# WORK INSTRUCTION
Copy out the line that contains "[546 303 645 355] (first image)" and the lines after it through the final one in the entries below, exactly, with no other lines.

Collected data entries
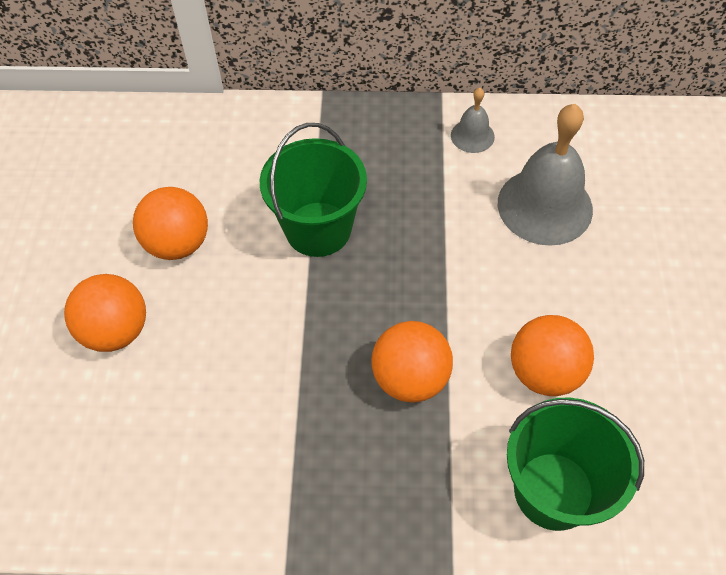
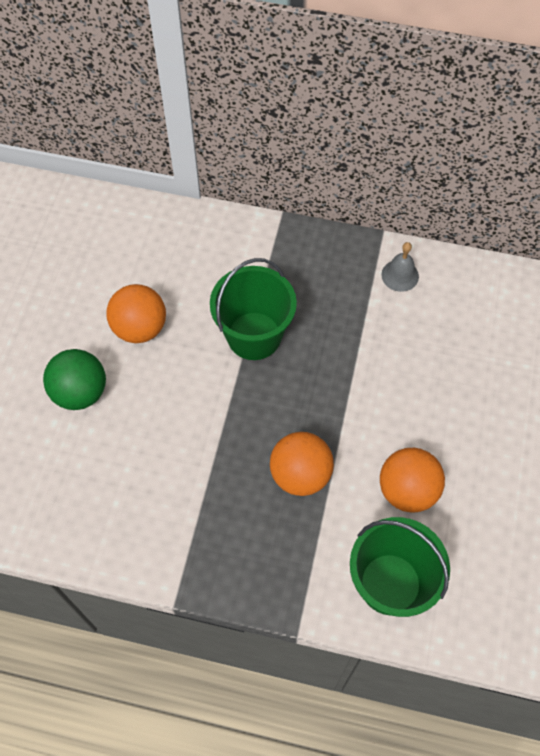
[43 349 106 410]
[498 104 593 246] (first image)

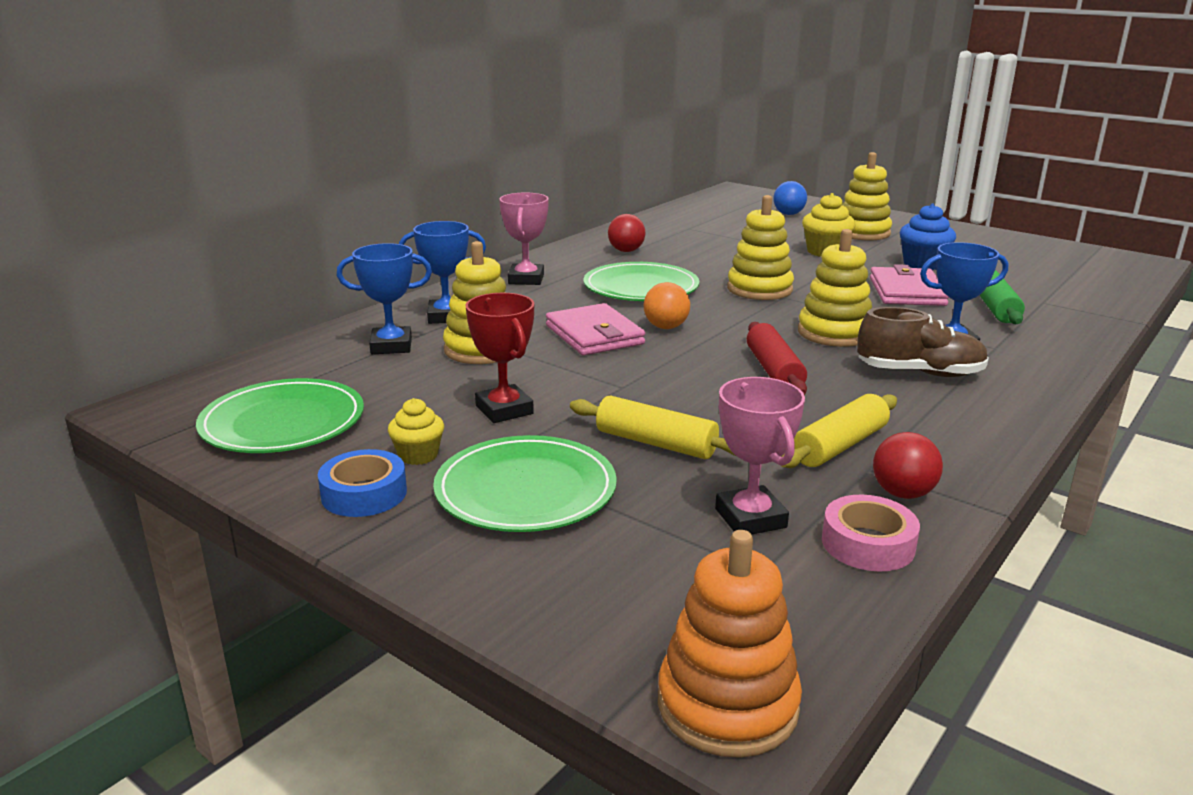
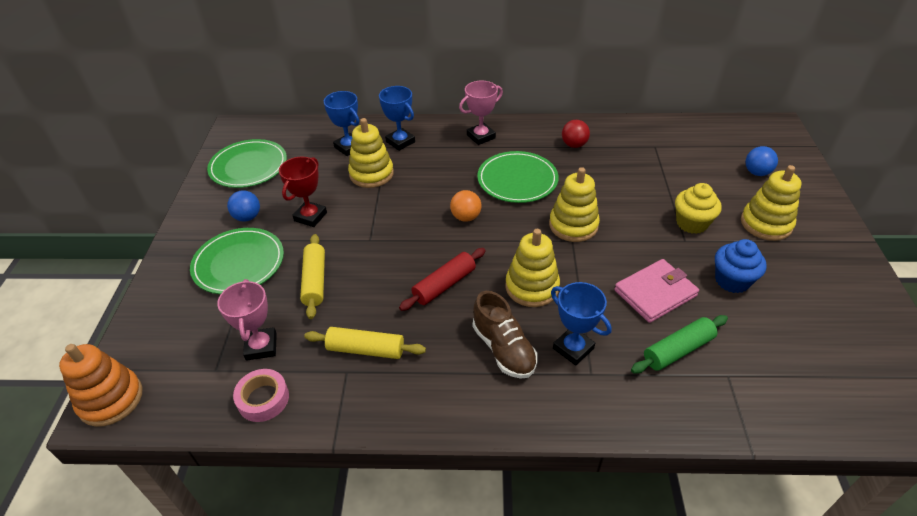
[318 449 407 517] (first image)
[227 190 260 222]
[546 303 645 355] (first image)
[217 279 277 361]
[873 432 943 499] (first image)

# REPLY TO THE EXERCISE
[546 303 645 355] (first image)
[217 279 277 361]
[873 432 943 499] (first image)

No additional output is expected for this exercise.